TRY IT :: Restate word for word each line from the one containing "(489, 110) = (180, 345): brown" through the end of the material, and nothing more. Drop every picture.

....

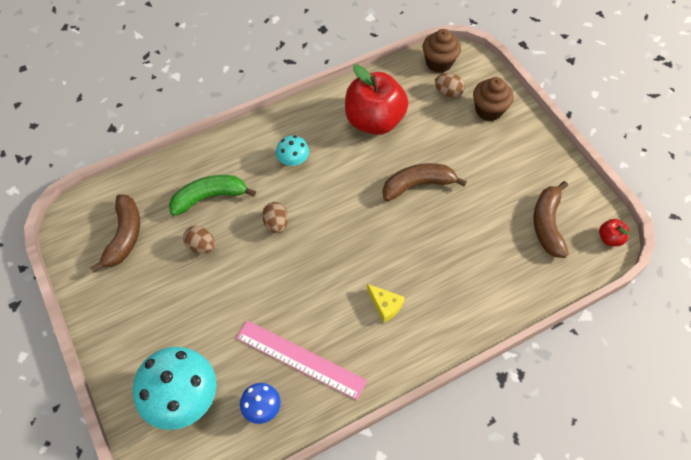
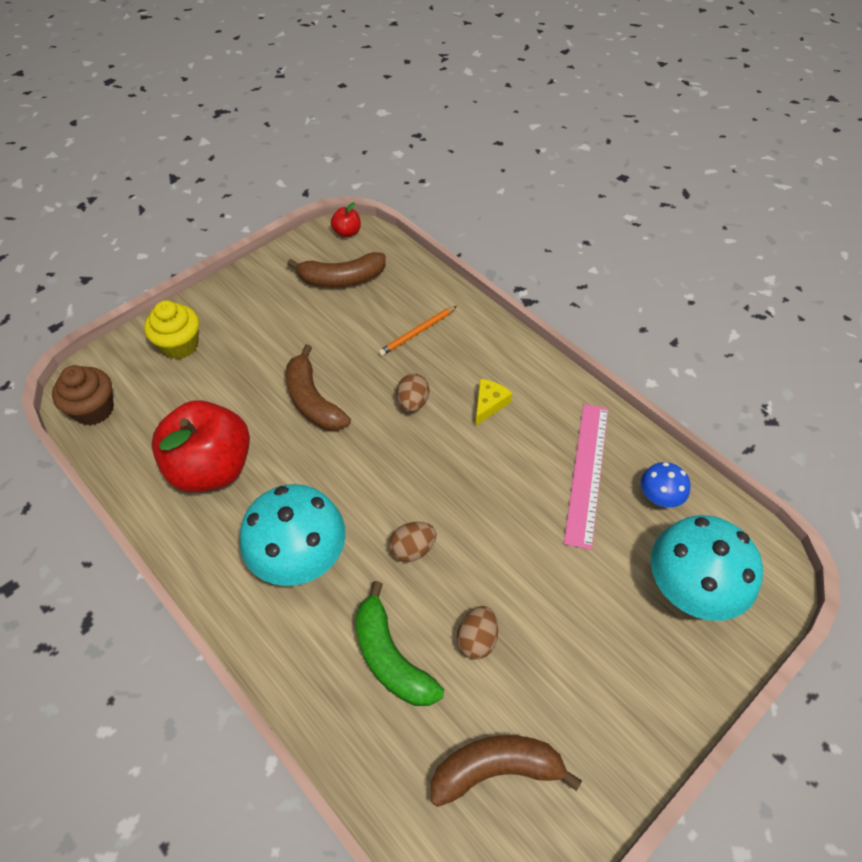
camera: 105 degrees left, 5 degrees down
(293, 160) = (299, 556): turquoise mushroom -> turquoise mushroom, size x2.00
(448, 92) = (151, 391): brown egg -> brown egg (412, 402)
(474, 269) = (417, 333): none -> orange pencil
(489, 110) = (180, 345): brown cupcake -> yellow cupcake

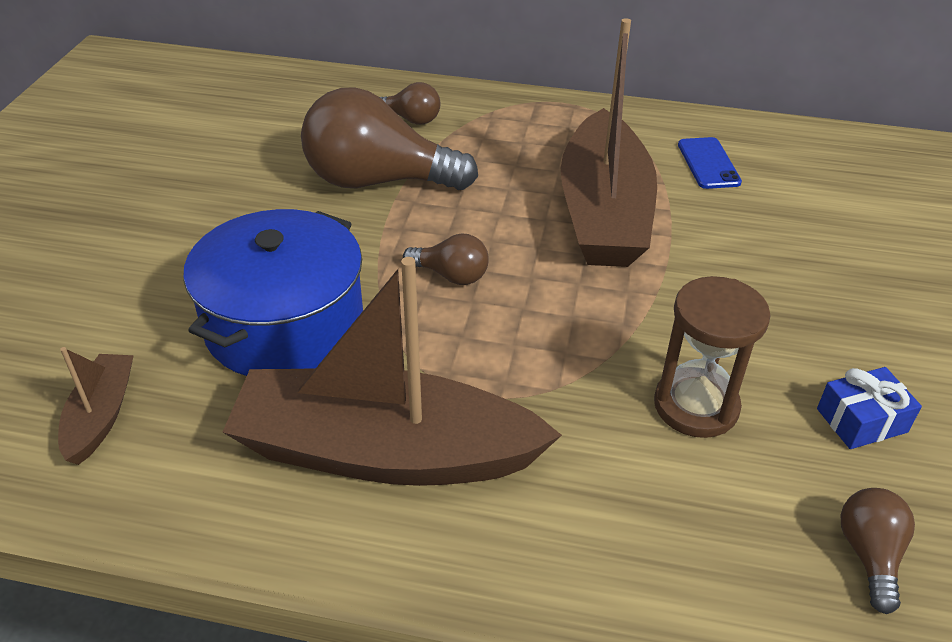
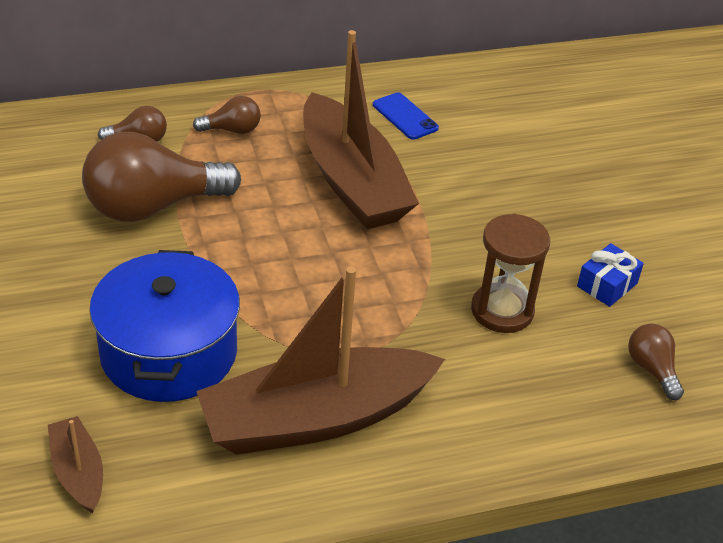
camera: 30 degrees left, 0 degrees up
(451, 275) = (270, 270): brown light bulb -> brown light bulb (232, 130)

....

PROBLEM SOLUTION ::
(489, 110) = (180, 345): brown cupcake -> yellow cupcake

camera: 30 degrees left, 0 degrees up
(451, 275) = (270, 270): brown light bulb -> brown light bulb (232, 130)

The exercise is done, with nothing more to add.